◆ **INSTRUCTIONS TO FOLLOW**
Read through the lines below and copy the ones holding the string "eraser".

[Stored records]
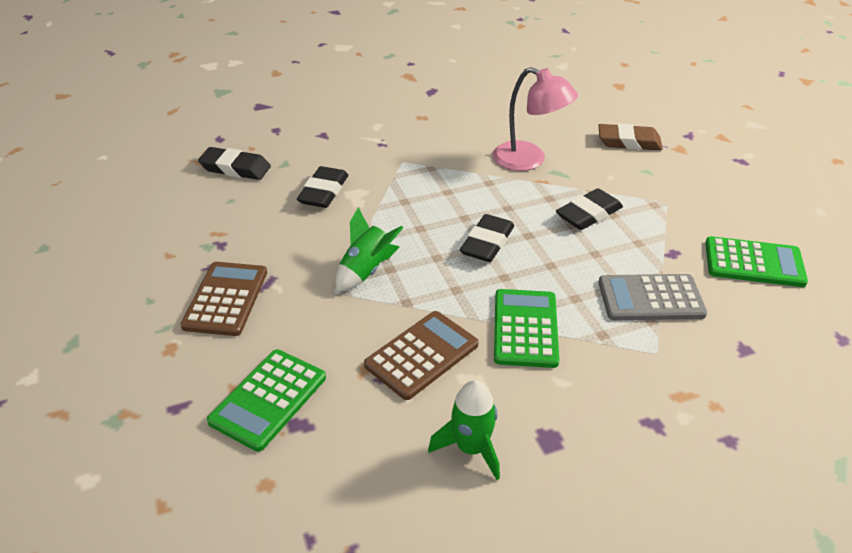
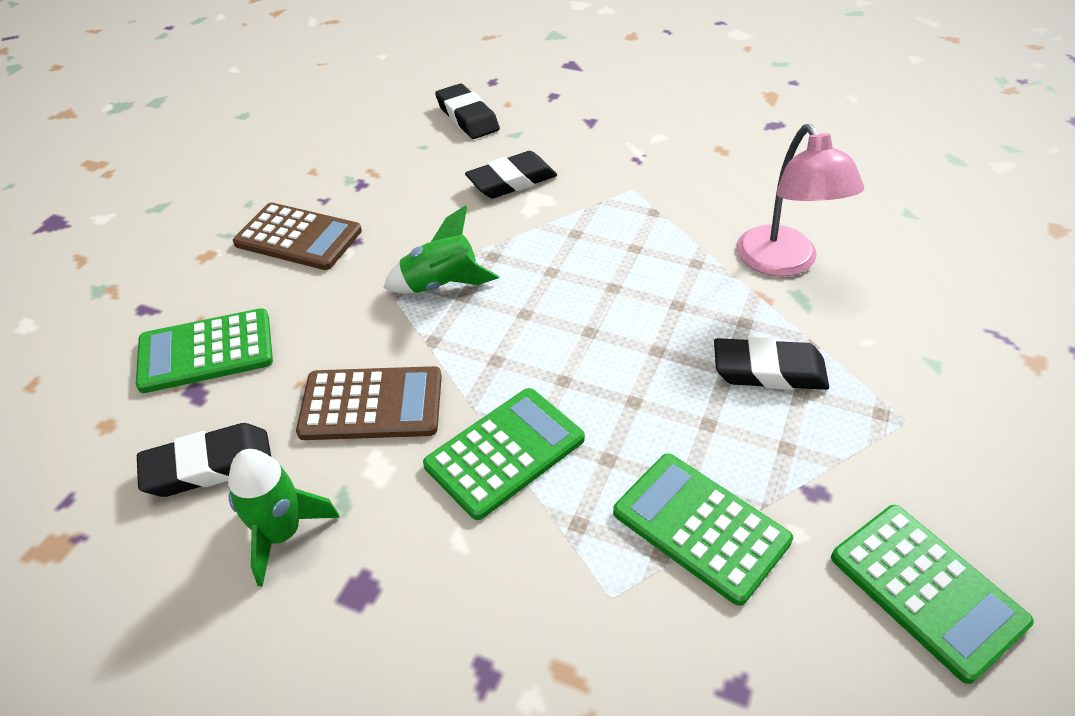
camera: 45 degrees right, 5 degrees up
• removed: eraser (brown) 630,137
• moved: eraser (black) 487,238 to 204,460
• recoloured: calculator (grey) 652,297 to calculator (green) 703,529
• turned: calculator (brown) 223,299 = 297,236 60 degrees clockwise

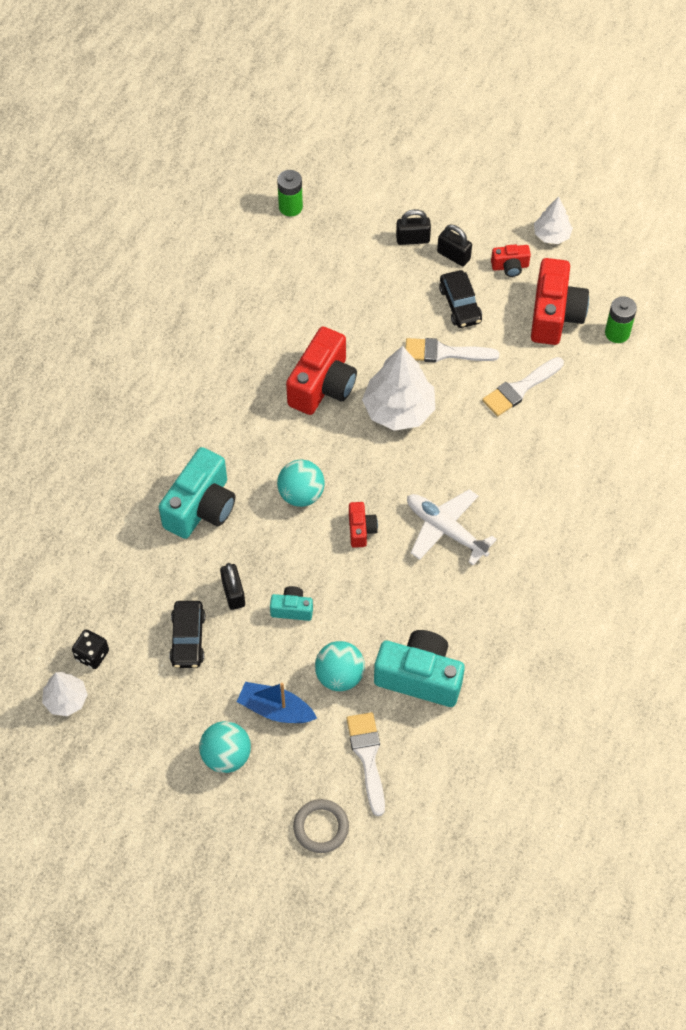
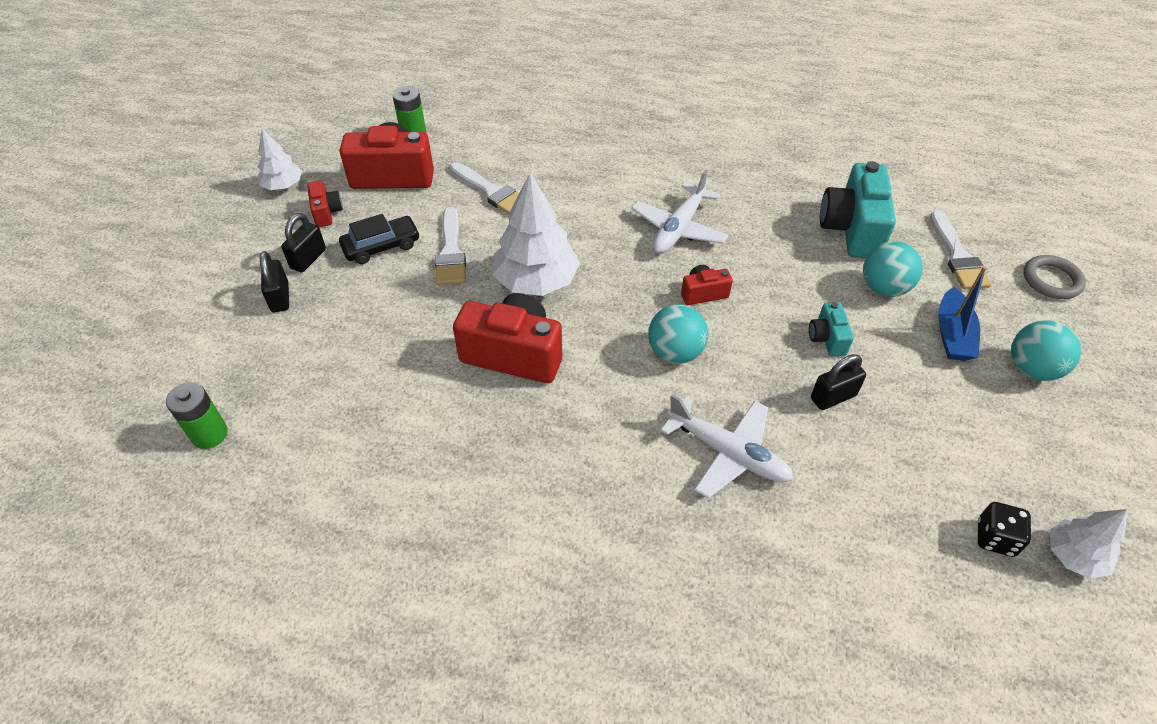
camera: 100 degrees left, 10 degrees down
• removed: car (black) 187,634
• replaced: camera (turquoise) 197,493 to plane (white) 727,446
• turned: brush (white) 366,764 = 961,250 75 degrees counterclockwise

◆ **RESULT OF THE TASK**
• removed: eraser (brown) 630,137
• moved: eraser (black) 487,238 to 204,460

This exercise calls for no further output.